• _YOUR OBJECTIVE_: When duplicating the records beneath this instruction, omit every picture and keep all else exact.

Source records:
"""

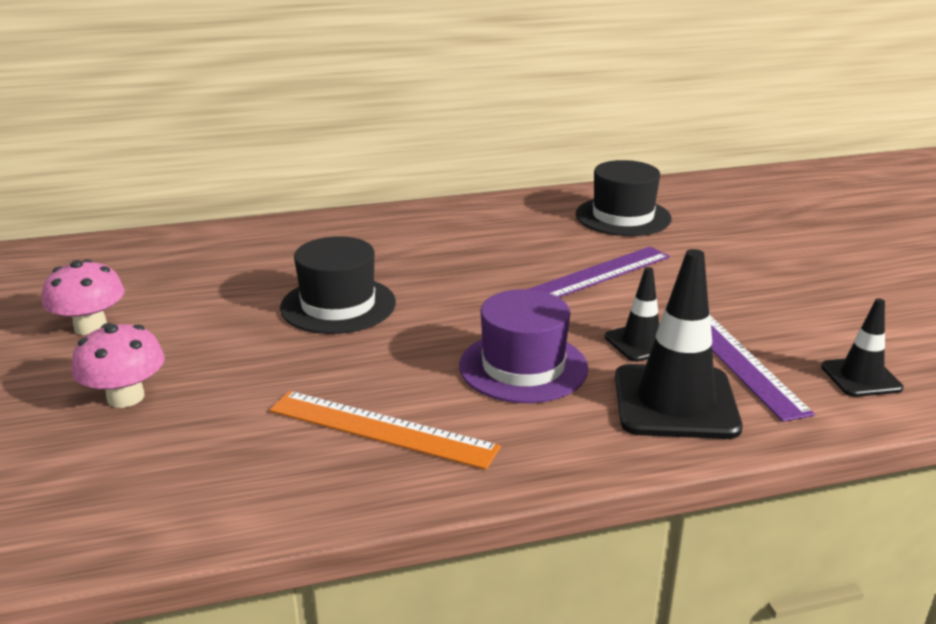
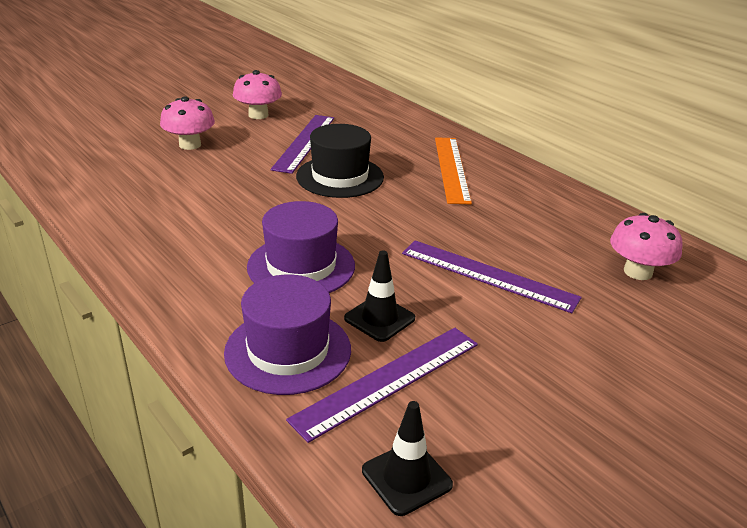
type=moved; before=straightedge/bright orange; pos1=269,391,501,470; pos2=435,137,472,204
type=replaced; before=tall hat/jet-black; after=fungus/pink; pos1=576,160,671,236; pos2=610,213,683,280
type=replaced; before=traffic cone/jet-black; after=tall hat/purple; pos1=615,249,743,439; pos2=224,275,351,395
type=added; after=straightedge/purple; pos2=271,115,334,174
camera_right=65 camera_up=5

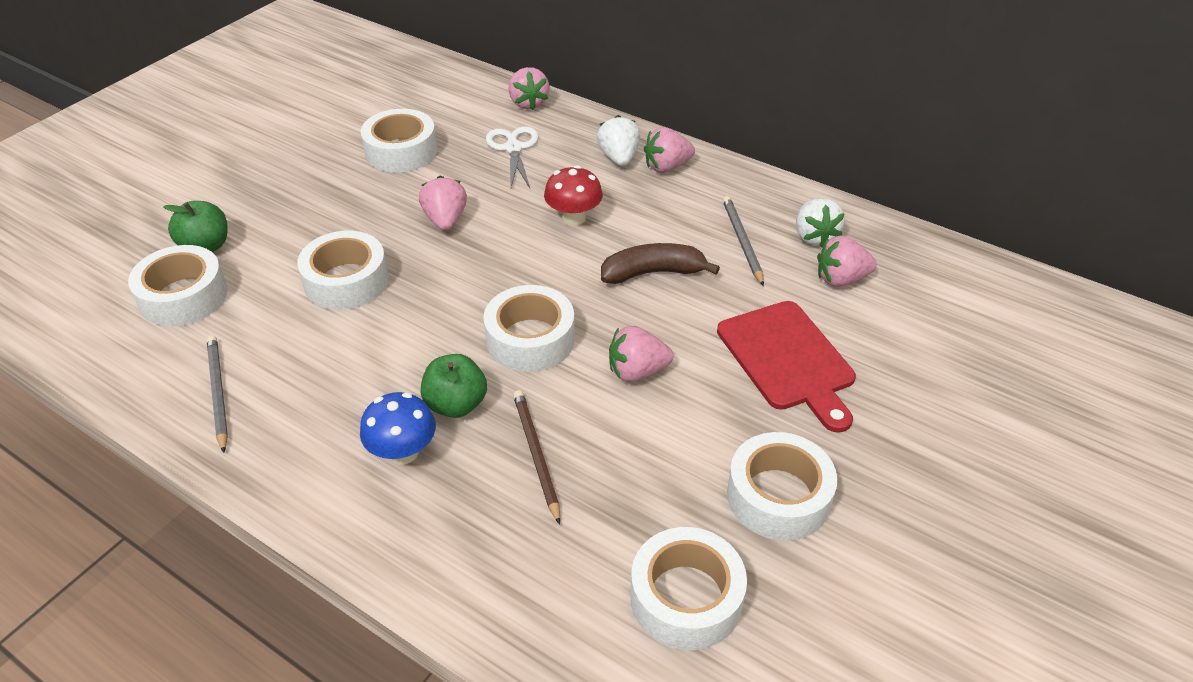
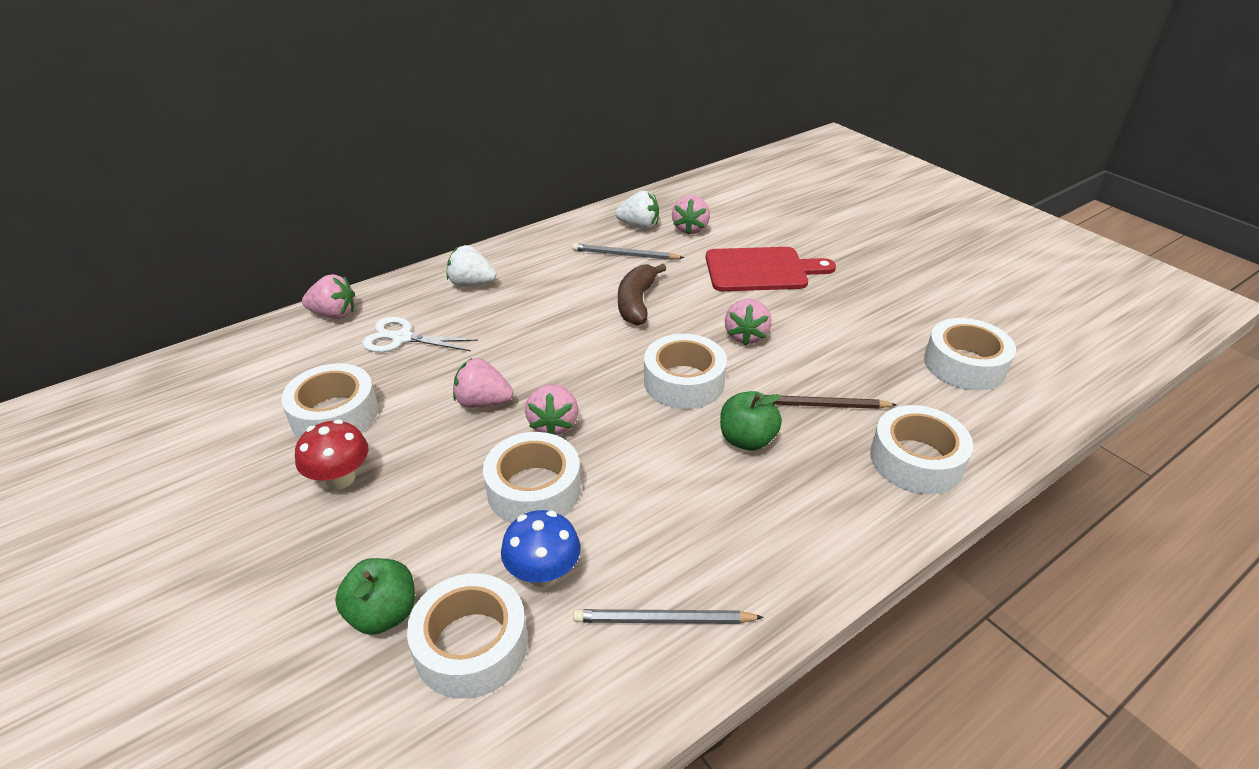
type=moved; before=fungus/blue; pos1=360,392,436,465; pos2=501,510,581,587
type=moved; before=fungus/scarlet; pos1=544,165,603,226; pos2=295,419,369,489
type=moved; before=berry/pink; pos1=644,127,695,173; pos2=525,384,579,435
type=moved; before=sticky tape/pure white; pos1=727,432,837,540; pos2=870,405,973,494
camera_right=-70 camera_up=-5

"""

• _REPLY TO THE TASK_:
type=moved; before=straightedge/bright orange; pos1=269,391,501,470; pos2=435,137,472,204
type=replaced; before=tall hat/jet-black; after=fungus/pink; pos1=576,160,671,236; pos2=610,213,683,280
type=replaced; before=traffic cone/jet-black; after=tall hat/purple; pos1=615,249,743,439; pos2=224,275,351,395
type=added; after=straightedge/purple; pos2=271,115,334,174
camera_right=65 camera_up=5

type=moved; before=fungus/blue; pos1=360,392,436,465; pos2=501,510,581,587
type=moved; before=fungus/scarlet; pos1=544,165,603,226; pos2=295,419,369,489
type=moved; before=berry/pink; pos1=644,127,695,173; pos2=525,384,579,435
type=moved; before=sticky tape/pure white; pos1=727,432,837,540; pos2=870,405,973,494
camera_right=-70 camera_up=-5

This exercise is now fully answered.